_What you should do_.
Only the lines holding the string "brown" are needed; copy each of them from the data.

_Given entries_.

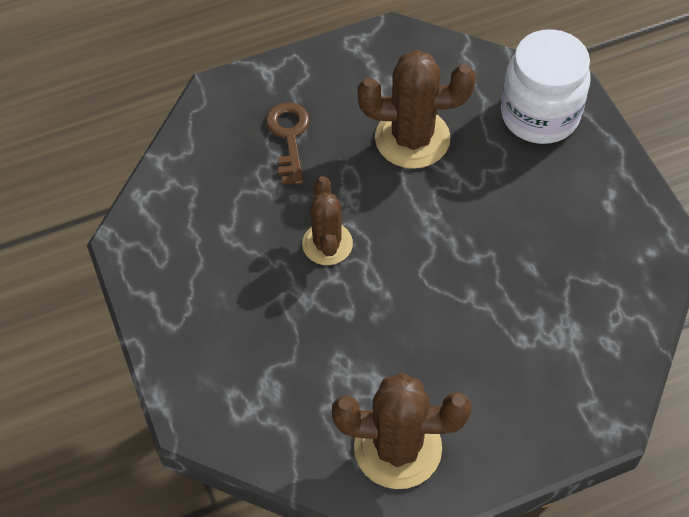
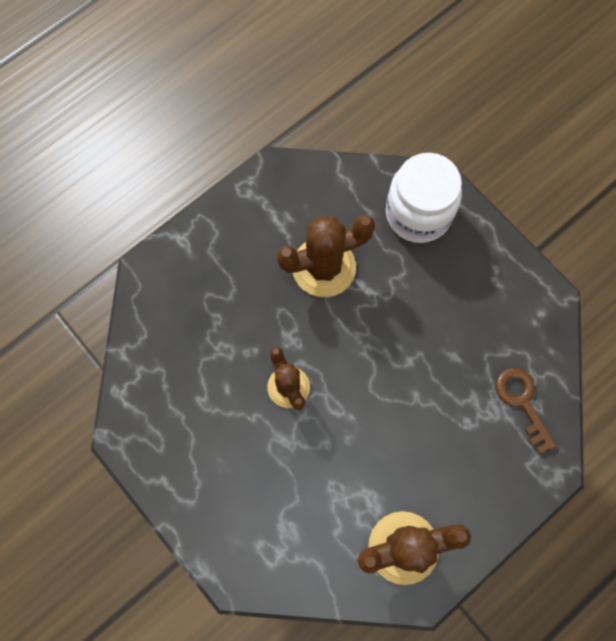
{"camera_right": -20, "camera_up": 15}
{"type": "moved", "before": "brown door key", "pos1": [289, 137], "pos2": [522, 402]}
* * *
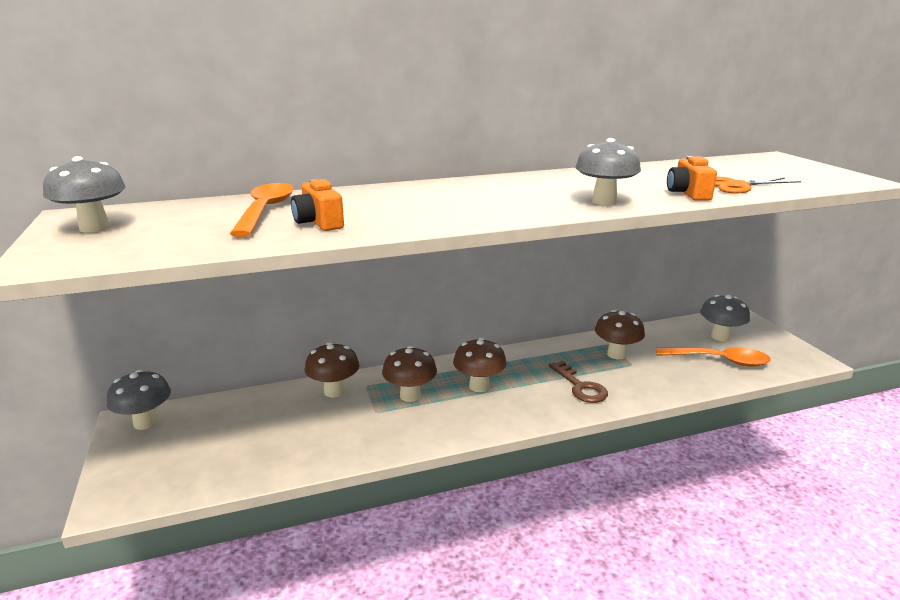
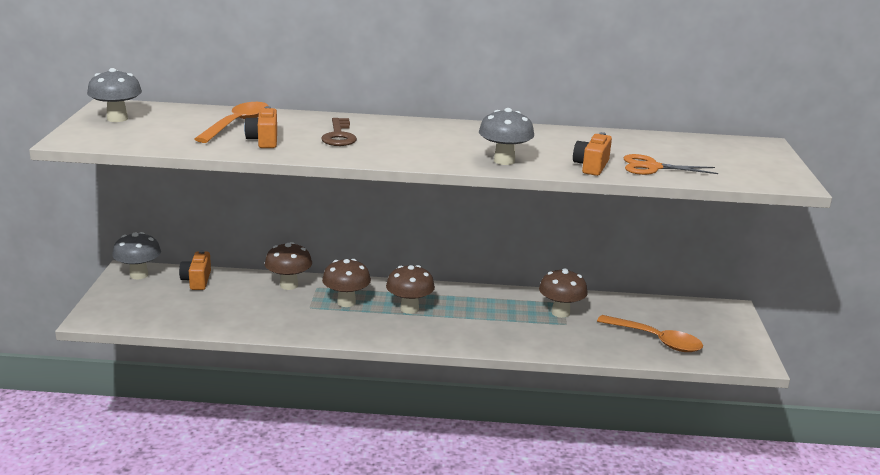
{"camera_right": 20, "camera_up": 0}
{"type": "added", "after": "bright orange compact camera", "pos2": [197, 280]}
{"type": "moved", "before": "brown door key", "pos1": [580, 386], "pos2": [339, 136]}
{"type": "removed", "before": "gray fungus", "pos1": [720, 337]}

_Written answer_.
{"type": "moved", "before": "brown door key", "pos1": [289, 137], "pos2": [522, 402]}
{"type": "moved", "before": "brown door key", "pos1": [580, 386], "pos2": [339, 136]}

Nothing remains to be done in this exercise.